In the copy of the lines below, leave out pictures and print everything else exactly.

*** Block opens ***

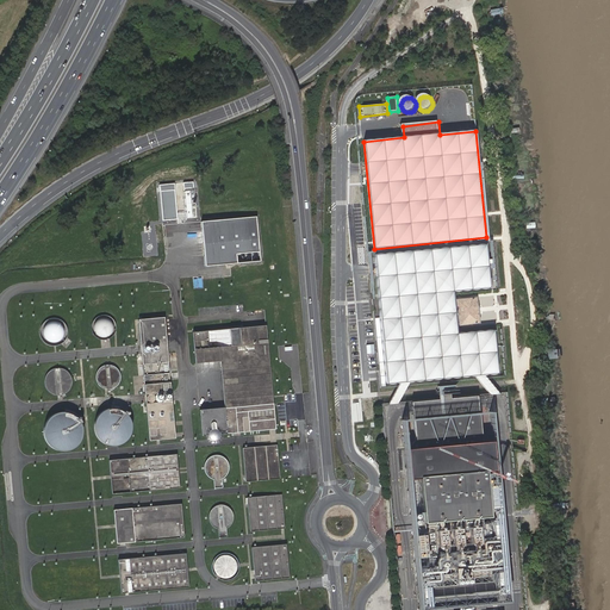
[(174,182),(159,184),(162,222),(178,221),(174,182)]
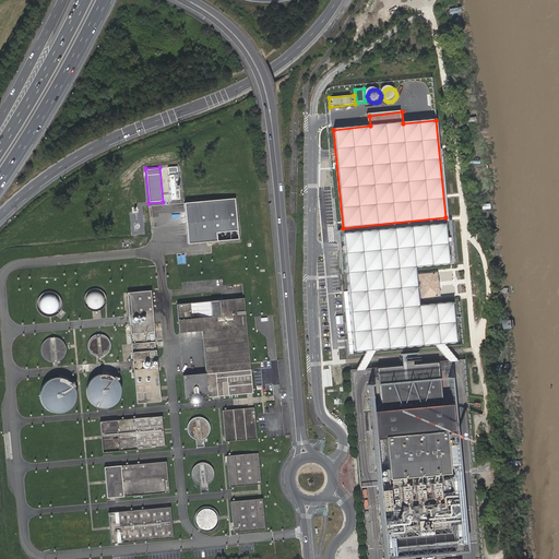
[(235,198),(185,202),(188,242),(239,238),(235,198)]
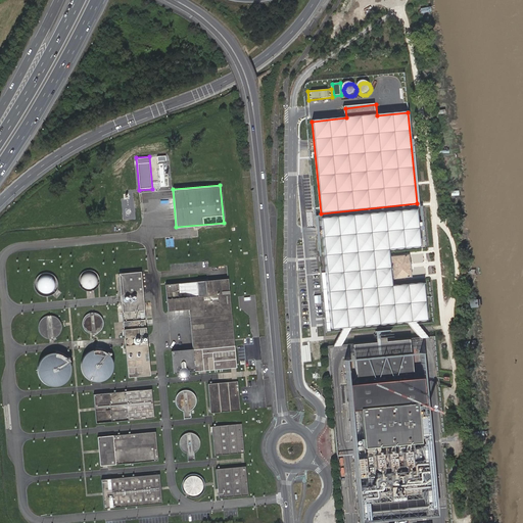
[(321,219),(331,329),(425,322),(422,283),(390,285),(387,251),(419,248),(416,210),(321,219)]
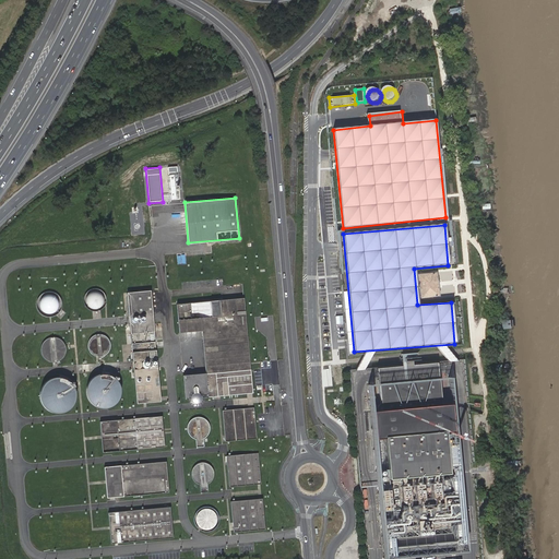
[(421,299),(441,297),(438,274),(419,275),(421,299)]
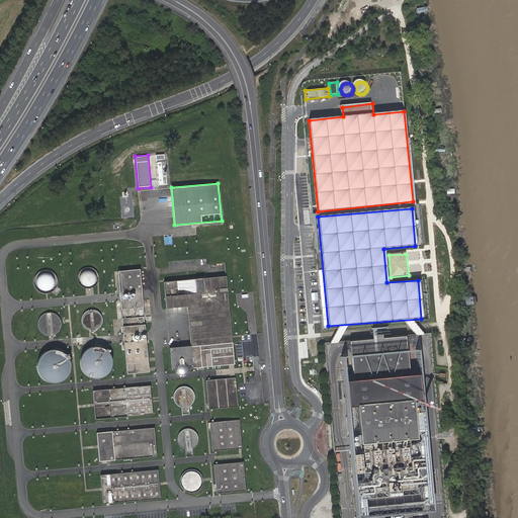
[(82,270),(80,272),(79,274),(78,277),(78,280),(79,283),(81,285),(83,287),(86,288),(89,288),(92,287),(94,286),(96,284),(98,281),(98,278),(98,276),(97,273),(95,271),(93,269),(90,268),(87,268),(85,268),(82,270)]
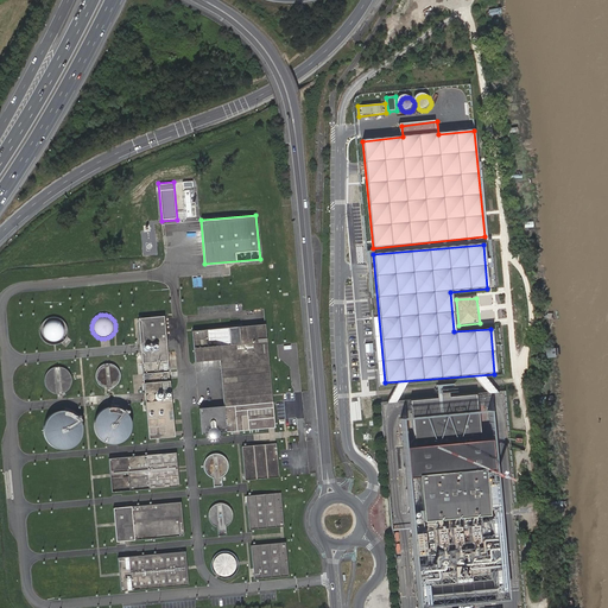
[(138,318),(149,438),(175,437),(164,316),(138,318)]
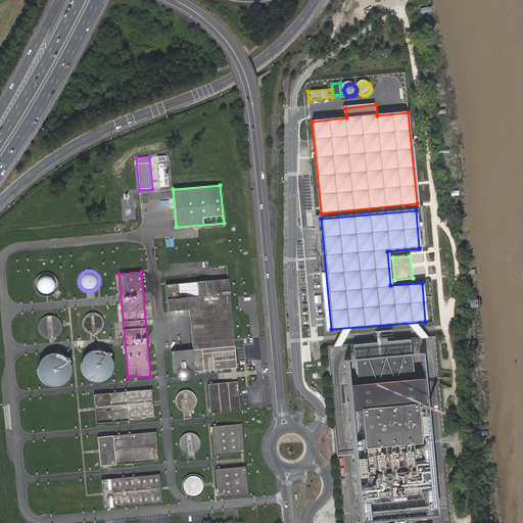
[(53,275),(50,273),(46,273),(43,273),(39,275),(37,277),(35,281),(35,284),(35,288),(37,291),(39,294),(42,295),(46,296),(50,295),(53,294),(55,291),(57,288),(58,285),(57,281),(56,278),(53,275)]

*** Block closes ***

* _COMPLETED TASK_:
[(174,182),(159,184),(162,222),(178,221),(174,182)]
[(235,198),(185,202),(188,242),(239,238),(235,198)]
[(321,219),(331,329),(425,322),(422,283),(390,285),(387,251),(419,248),(416,210),(321,219)]
[(421,299),(441,297),(438,274),(419,275),(421,299)]
[(82,270),(80,272),(79,274),(78,277),(78,280),(79,283),(81,285),(83,287),(86,288),(89,288),(92,287),(94,286),(96,284),(98,281),(98,278),(98,276),(97,273),(95,271),(93,269),(90,268),(87,268),(85,268),(82,270)]
[(138,318),(149,438),(175,437),(164,316),(138,318)]
[(53,275),(50,273),(46,273),(43,273),(39,275),(37,277),(35,281),(35,284),(35,288),(37,291),(39,294),(42,295),(46,296),(50,295),(53,294),(55,291),(57,288),(58,285),(57,281),(56,278),(53,275)]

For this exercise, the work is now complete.